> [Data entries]

>>>

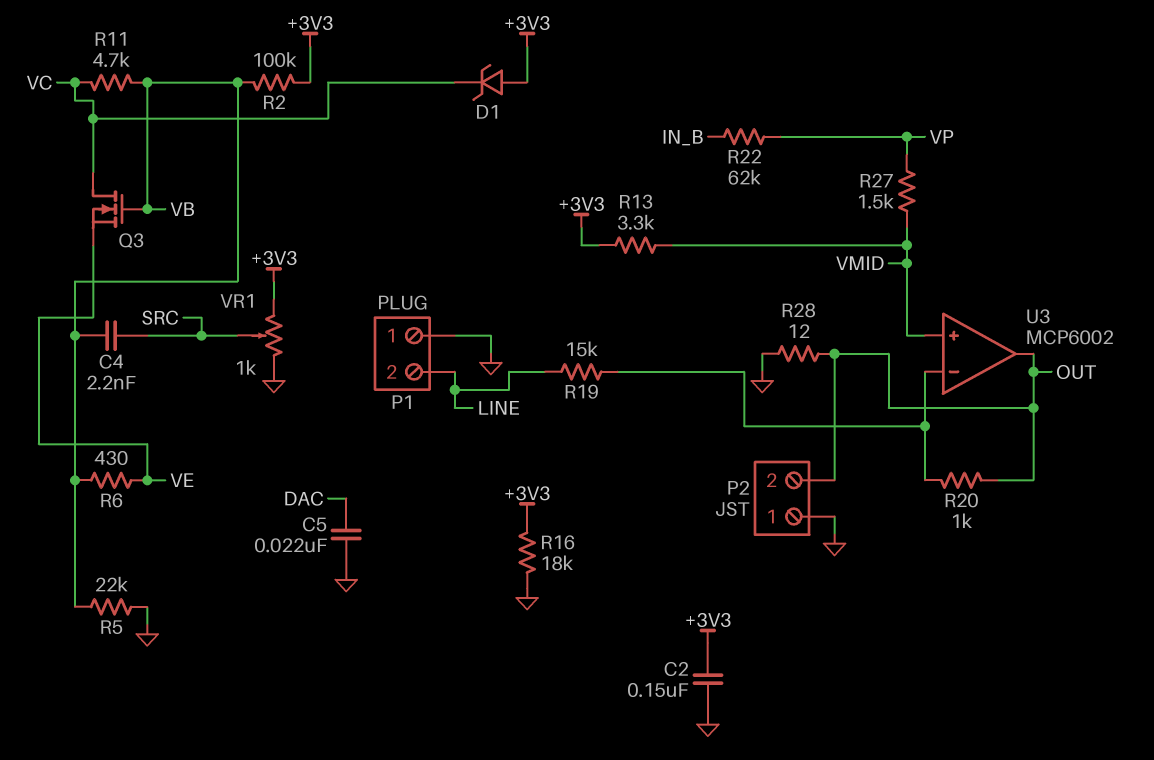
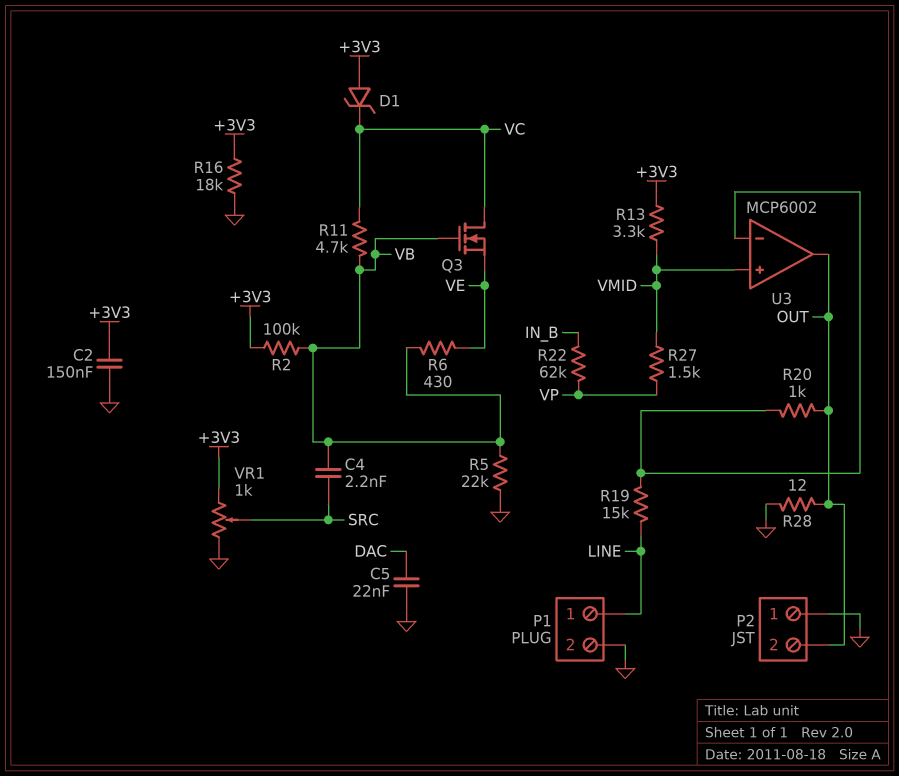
P1 pin 1: GND -> LINE
P1 pin 2: LINE -> GND

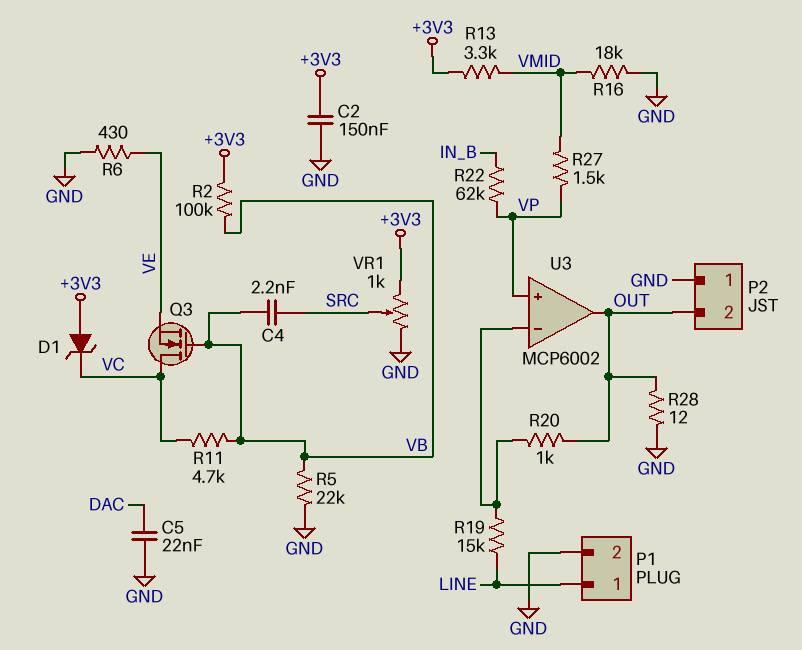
R6: 430 (VB, VE) -> 430 (GND, VE)
R16: 18k (+3V3, GND) -> 18k (GND, VMID)
U3 pin in+: VMID -> VP

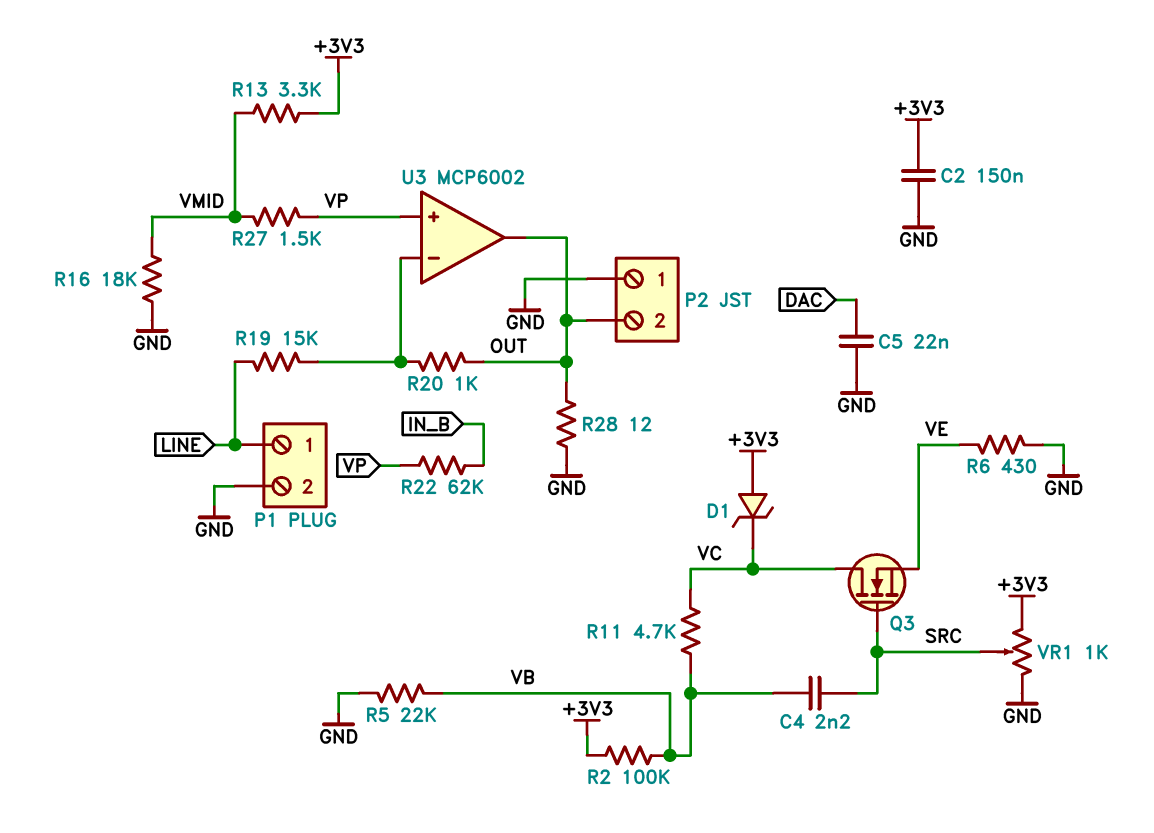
Q3: NMOS (G VB, D VC, S VE) -> NMOS (G SRC, D VC, S VE)

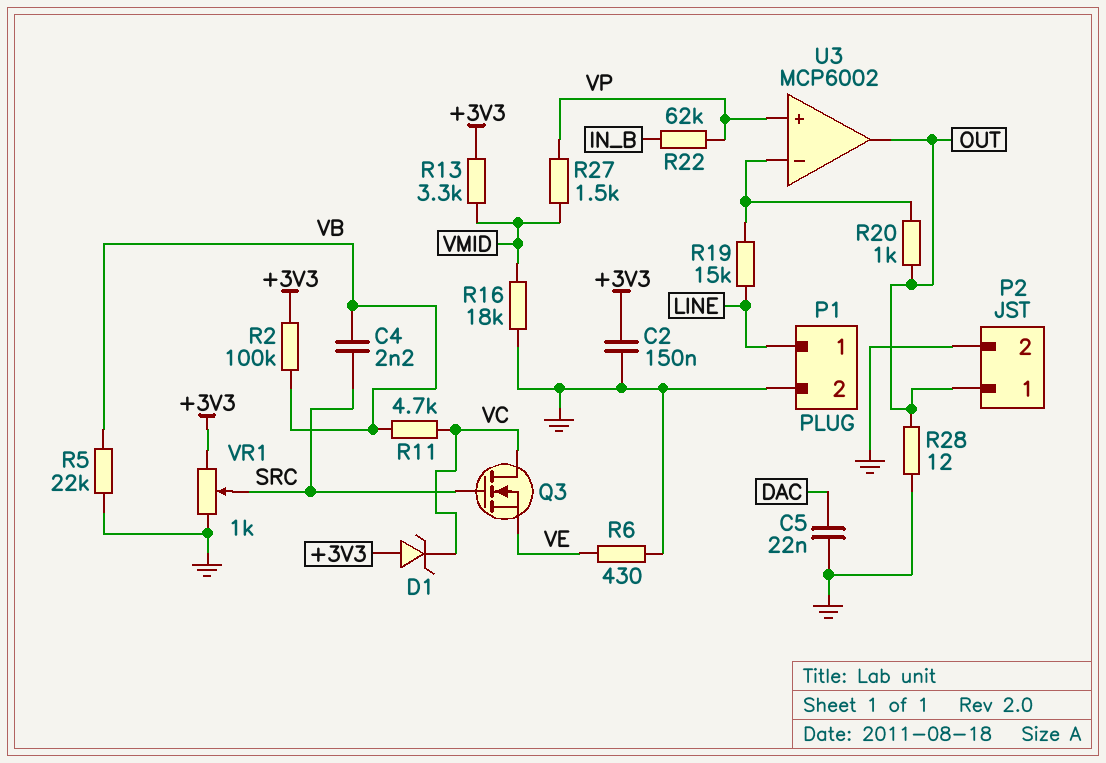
P2 pin 1: GND -> OUT
P2 pin 2: OUT -> GND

<<<

> [DIRECTIONS] Please copy every line from the entries that includes the word "VMID".

> [SOLUTION]
R16: 18k (+3V3, GND) -> 18k (GND, VMID)
U3 pin in+: VMID -> VP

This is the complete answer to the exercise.